■ Task instructions: The line containing "R201: 330 (3V3, NET7) -> 330 (NET4, NET14)" marks the end: output every line of the data up to it, and that line too, exactly as written.
[Data section — start]
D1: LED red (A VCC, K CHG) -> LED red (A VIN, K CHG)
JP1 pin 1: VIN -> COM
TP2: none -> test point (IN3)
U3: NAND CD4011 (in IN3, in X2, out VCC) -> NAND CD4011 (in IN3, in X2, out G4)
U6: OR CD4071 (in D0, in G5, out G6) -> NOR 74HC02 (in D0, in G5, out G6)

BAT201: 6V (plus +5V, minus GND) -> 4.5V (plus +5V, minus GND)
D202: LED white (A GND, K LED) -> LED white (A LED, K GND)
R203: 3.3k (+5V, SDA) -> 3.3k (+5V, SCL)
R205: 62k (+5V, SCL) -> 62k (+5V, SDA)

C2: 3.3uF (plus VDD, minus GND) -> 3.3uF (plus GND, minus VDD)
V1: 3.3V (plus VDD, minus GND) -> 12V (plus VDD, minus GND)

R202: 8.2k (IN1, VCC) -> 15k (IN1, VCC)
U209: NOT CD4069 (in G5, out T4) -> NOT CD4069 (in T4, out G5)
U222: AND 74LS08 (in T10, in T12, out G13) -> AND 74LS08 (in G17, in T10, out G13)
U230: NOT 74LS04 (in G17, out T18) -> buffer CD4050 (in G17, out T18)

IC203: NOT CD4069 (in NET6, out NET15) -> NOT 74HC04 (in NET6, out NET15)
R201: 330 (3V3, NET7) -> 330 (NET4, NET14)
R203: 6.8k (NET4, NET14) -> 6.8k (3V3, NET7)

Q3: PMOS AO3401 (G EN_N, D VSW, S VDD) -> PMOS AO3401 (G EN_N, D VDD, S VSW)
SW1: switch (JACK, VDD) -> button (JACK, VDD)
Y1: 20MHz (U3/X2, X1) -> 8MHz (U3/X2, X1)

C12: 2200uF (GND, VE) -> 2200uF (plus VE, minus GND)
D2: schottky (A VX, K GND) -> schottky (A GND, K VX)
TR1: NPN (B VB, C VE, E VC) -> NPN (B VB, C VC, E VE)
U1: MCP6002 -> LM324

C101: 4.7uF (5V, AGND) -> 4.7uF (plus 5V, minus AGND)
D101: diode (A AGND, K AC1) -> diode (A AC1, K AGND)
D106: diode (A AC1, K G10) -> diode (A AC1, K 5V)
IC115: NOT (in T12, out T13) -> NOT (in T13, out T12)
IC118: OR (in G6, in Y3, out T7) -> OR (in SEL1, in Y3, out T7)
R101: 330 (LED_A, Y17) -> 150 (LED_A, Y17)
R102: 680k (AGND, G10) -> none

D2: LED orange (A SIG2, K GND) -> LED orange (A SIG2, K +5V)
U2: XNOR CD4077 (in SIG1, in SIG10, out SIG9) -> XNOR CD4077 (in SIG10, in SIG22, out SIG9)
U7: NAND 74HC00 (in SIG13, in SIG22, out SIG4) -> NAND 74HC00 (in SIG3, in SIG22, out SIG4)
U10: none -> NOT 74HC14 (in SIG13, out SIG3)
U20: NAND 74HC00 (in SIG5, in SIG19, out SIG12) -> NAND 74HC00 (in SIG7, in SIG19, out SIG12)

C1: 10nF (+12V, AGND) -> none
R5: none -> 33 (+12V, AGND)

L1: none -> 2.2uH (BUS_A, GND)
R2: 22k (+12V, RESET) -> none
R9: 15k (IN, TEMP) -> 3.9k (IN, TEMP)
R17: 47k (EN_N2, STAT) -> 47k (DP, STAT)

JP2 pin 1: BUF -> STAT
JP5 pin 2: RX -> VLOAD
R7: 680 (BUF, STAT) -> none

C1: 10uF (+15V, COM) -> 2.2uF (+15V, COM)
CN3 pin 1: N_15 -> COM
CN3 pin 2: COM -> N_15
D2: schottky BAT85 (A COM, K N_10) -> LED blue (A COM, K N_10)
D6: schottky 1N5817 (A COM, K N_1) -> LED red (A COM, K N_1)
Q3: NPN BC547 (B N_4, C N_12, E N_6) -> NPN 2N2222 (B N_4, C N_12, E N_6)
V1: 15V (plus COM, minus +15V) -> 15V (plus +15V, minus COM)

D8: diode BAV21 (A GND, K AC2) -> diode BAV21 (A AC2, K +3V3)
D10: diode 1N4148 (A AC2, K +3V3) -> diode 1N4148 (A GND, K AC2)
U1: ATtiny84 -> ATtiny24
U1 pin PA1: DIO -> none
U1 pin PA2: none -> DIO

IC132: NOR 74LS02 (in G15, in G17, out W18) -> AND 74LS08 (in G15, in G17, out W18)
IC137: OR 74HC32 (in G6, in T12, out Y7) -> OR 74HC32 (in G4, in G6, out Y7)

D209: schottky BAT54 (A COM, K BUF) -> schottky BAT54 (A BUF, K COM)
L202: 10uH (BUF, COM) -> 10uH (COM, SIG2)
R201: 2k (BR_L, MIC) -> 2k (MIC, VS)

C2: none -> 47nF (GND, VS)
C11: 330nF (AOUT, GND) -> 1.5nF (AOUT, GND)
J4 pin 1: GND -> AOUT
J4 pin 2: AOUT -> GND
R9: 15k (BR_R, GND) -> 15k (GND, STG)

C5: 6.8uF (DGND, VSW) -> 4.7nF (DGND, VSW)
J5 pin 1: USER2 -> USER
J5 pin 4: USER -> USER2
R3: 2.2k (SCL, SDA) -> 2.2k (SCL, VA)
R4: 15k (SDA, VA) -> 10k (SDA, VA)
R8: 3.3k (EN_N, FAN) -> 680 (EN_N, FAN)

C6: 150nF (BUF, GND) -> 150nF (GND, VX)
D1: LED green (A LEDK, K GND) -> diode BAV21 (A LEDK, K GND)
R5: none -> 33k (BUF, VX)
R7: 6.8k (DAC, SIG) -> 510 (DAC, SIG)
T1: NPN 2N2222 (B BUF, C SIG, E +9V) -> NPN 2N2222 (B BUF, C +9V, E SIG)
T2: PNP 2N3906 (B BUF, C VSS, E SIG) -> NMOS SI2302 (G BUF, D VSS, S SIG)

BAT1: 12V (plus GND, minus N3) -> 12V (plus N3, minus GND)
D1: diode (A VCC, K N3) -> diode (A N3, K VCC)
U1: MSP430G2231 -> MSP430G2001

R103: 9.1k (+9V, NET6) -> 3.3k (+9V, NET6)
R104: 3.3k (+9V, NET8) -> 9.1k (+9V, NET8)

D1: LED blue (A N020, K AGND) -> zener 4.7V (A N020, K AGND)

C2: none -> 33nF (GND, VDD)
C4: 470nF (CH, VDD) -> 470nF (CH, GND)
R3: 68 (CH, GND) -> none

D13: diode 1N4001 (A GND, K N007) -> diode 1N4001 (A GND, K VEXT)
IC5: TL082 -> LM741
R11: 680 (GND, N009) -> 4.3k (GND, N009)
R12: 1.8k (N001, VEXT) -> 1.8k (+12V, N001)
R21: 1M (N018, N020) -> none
[Data section — finish]
■ Exercise result:
D1: LED red (A VCC, K CHG) -> LED red (A VIN, K CHG)
JP1 pin 1: VIN -> COM
TP2: none -> test point (IN3)
U3: NAND CD4011 (in IN3, in X2, out VCC) -> NAND CD4011 (in IN3, in X2, out G4)
U6: OR CD4071 (in D0, in G5, out G6) -> NOR 74HC02 (in D0, in G5, out G6)

BAT201: 6V (plus +5V, minus GND) -> 4.5V (plus +5V, minus GND)
D202: LED white (A GND, K LED) -> LED white (A LED, K GND)
R203: 3.3k (+5V, SDA) -> 3.3k (+5V, SCL)
R205: 62k (+5V, SCL) -> 62k (+5V, SDA)

C2: 3.3uF (plus VDD, minus GND) -> 3.3uF (plus GND, minus VDD)
V1: 3.3V (plus VDD, minus GND) -> 12V (plus VDD, minus GND)

R202: 8.2k (IN1, VCC) -> 15k (IN1, VCC)
U209: NOT CD4069 (in G5, out T4) -> NOT CD4069 (in T4, out G5)
U222: AND 74LS08 (in T10, in T12, out G13) -> AND 74LS08 (in G17, in T10, out G13)
U230: NOT 74LS04 (in G17, out T18) -> buffer CD4050 (in G17, out T18)

IC203: NOT CD4069 (in NET6, out NET15) -> NOT 74HC04 (in NET6, out NET15)
R201: 330 (3V3, NET7) -> 330 (NET4, NET14)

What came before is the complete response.